Dataset records:
Start of Block

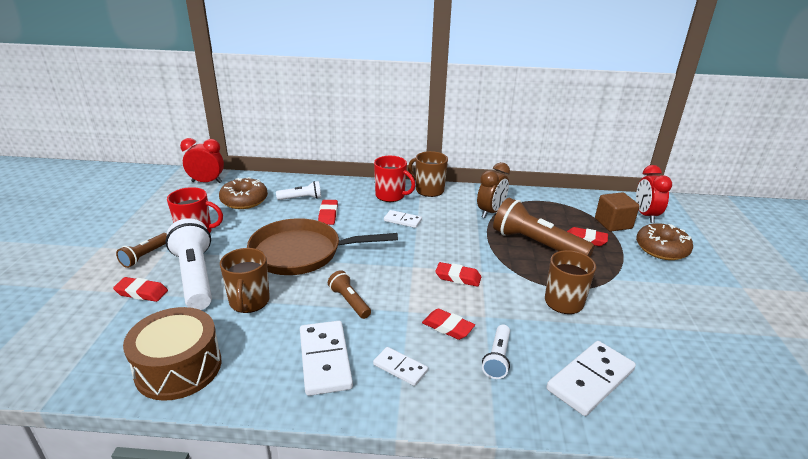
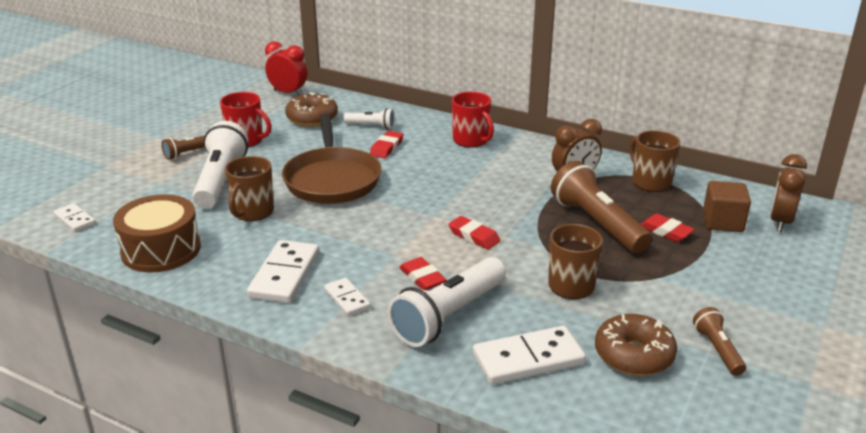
camera: 25 degrees right, 0 degrees up
(141, 292) = (168, 183): red eraser -> none
(301, 253) = (332, 179): brown pan -> brown pan turned 120 degrees counterclockwise
(349, 301) = (344, 233): brown flashlight -> brown flashlight (717, 349)
(402, 220) = (462, 169): white domino -> white domino (74, 220)
(428, 190) = (521, 142): brown mug -> brown mug (650, 182)
(497, 358) = (448, 316): white flashlight -> white flashlight, size x1.95
(645, 215) = (780, 222): red clock -> brown clock
(661, 249) = (758, 262): brown donut -> brown donut (633, 355)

End of Block

→ **WHAT YOU WILL DO**
State the number of lines in the records that include the string "brown", without any other words.

→ **RESPONSE**
5